Exercise brief: Copy each line below holding "diode".

Start of Available records

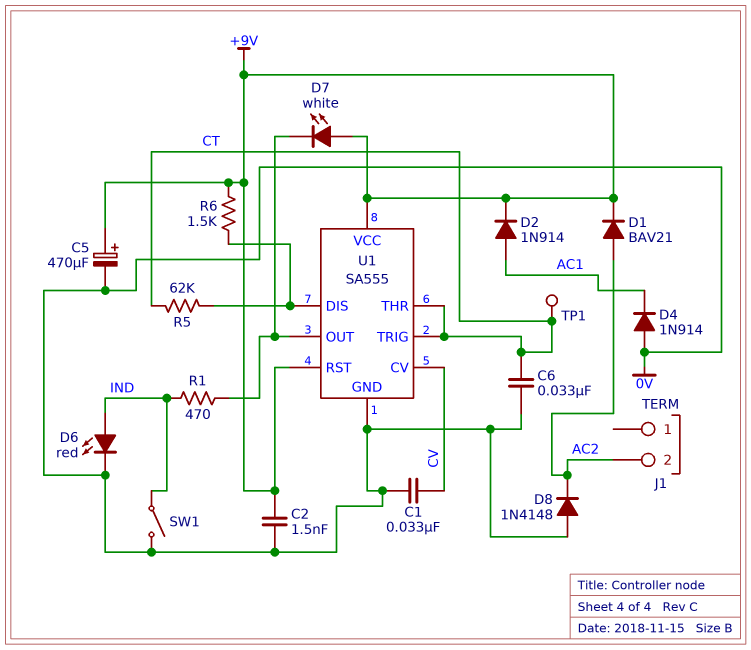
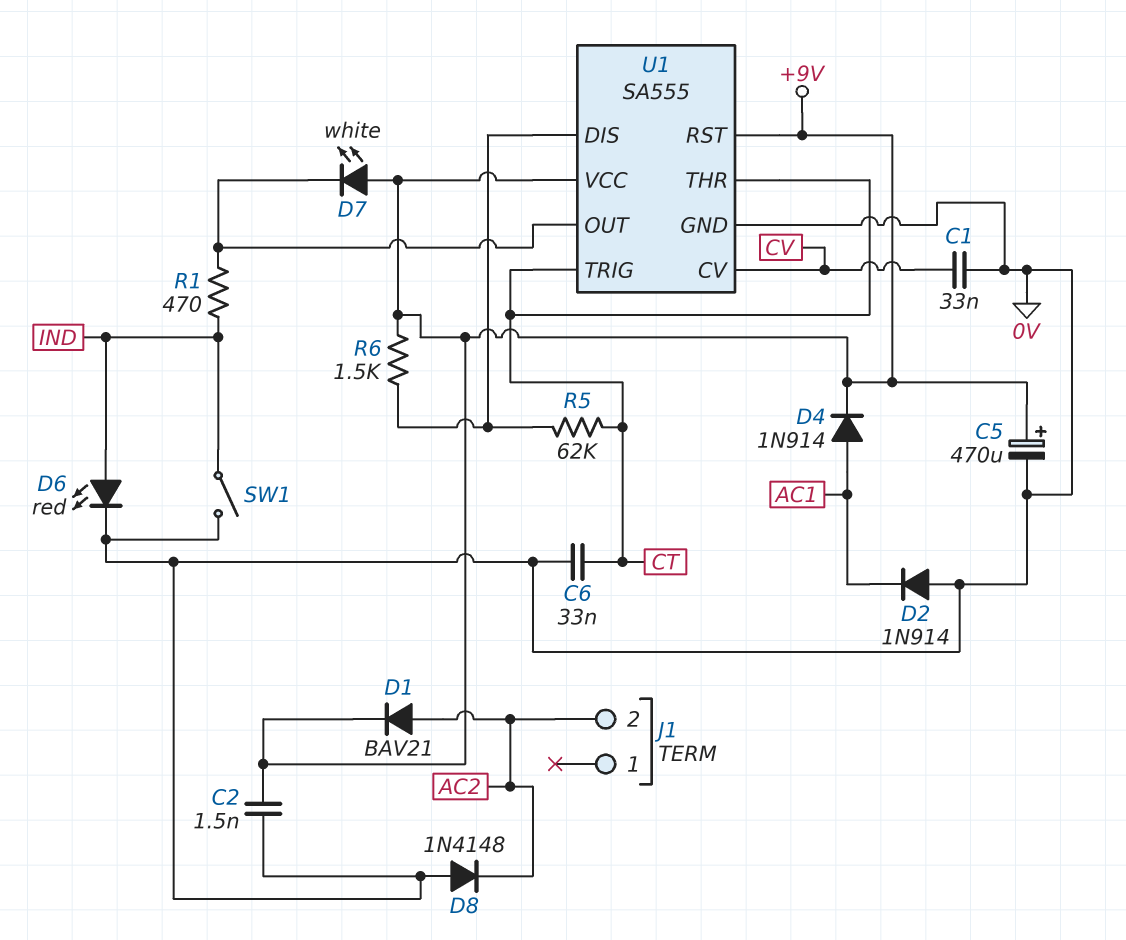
D2: diode 1N914 (A AC1, K +9V) -> diode 1N914 (A 0V, K AC1)
D4: diode 1N914 (A 0V, K AC1) -> diode 1N914 (A AC1, K +9V)
TP1: test point (CT) -> none

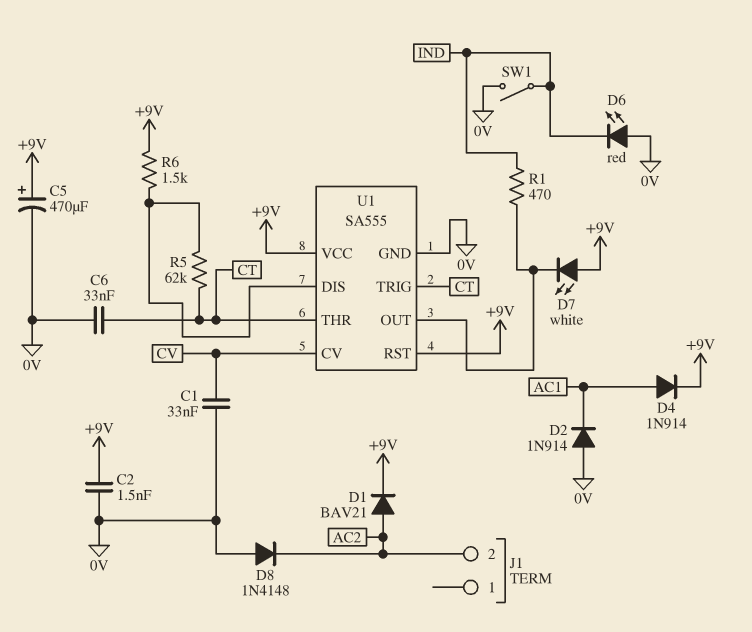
D6: LED red (A IND, K 0V) -> LED red (A 0V, K IND)

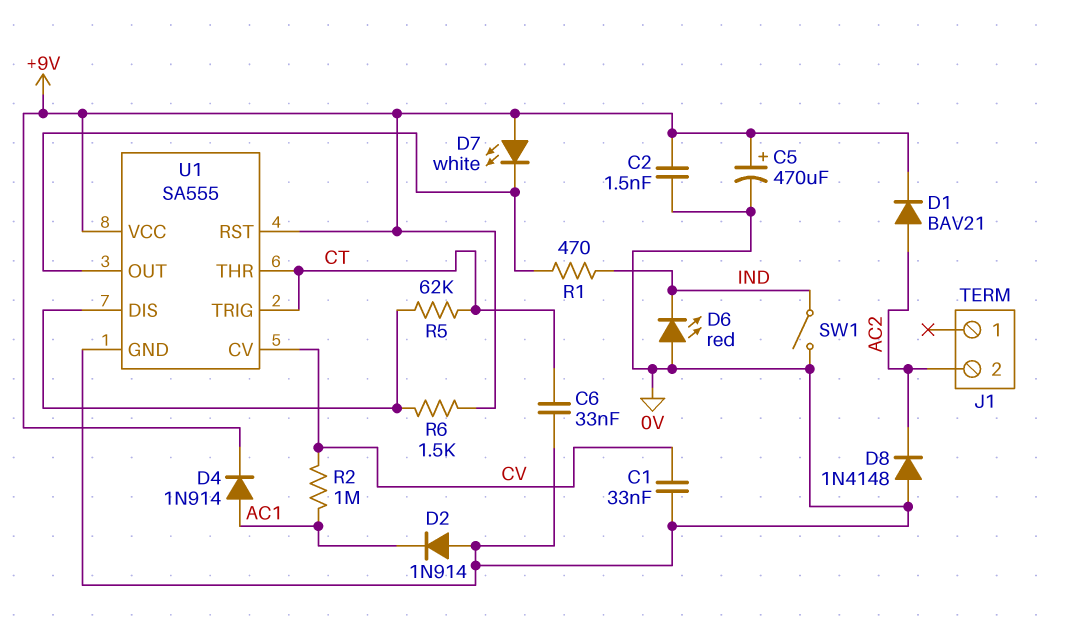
R2: none -> 1M (AC1, CV)

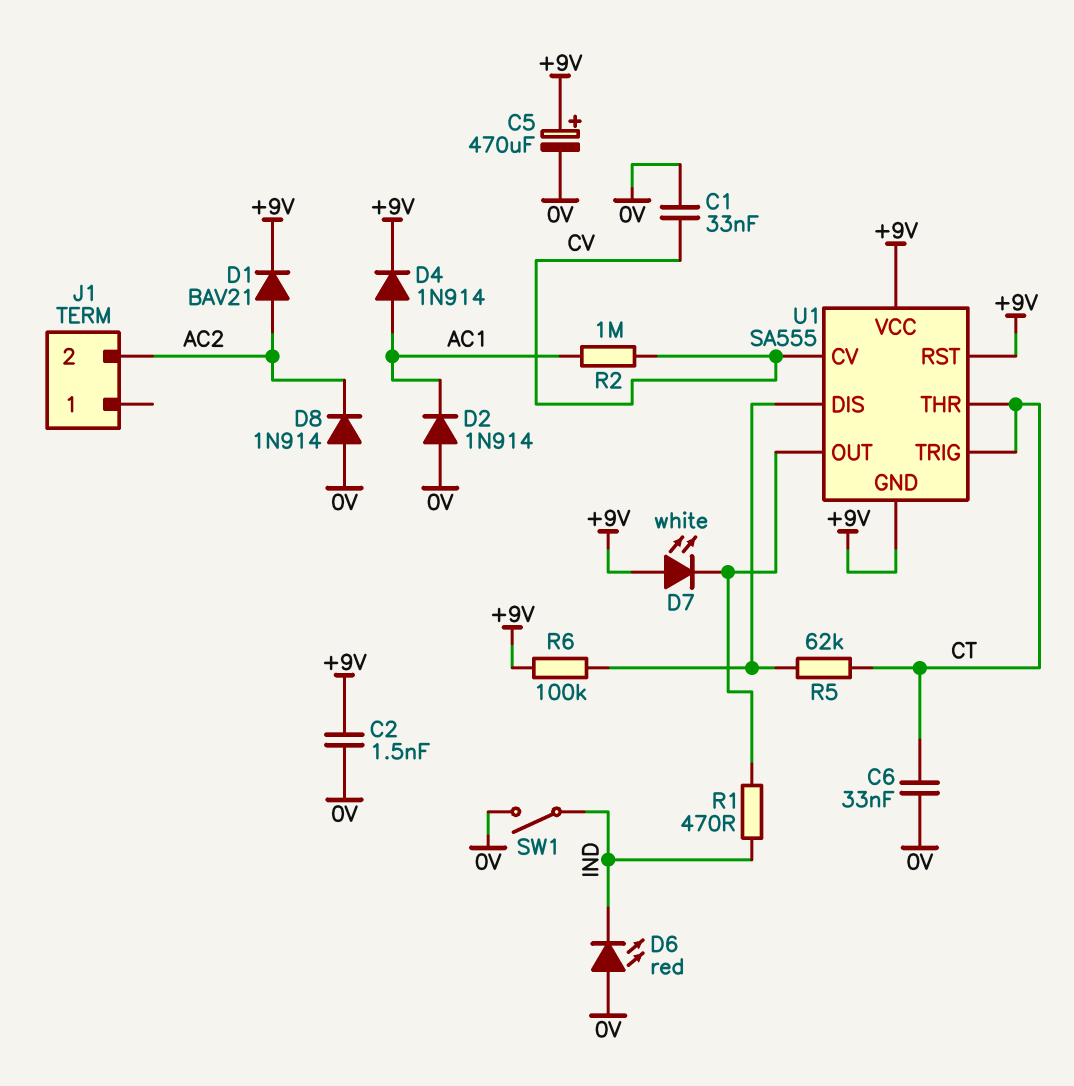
D8: diode 1N4148 (A 0V, K AC2) -> diode 1N914 (A 0V, K AC2)
R6: 1.5k (+9V, U1/DIS) -> 100k (+9V, U1/DIS)
U1 pin GND: 0V -> +9V

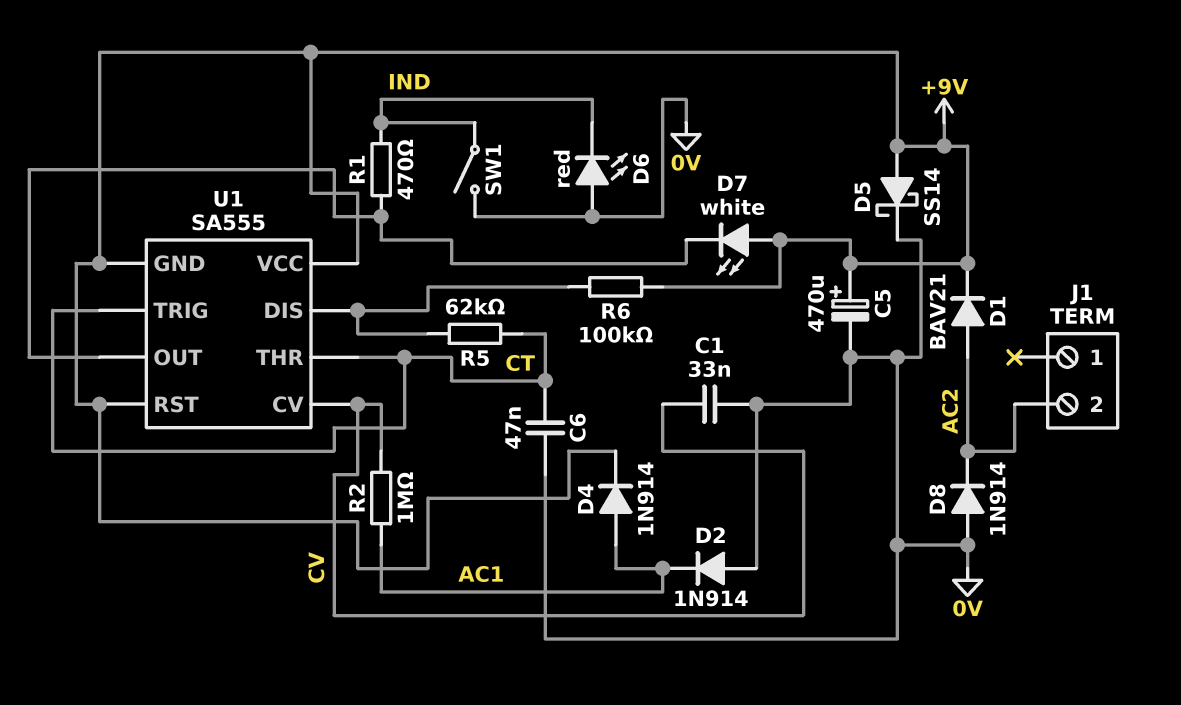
C2: 1.5nF (+9V, 0V) -> none
C6: 33nF (0V, CT) -> 47nF (0V, CT)
D5: none -> schottky SS14 (A +9V, K 0V)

End of Available records

Response box:
D2: diode 1N914 (A AC1, K +9V) -> diode 1N914 (A 0V, K AC1)
D4: diode 1N914 (A 0V, K AC1) -> diode 1N914 (A AC1, K +9V)
D8: diode 1N4148 (A 0V, K AC2) -> diode 1N914 (A 0V, K AC2)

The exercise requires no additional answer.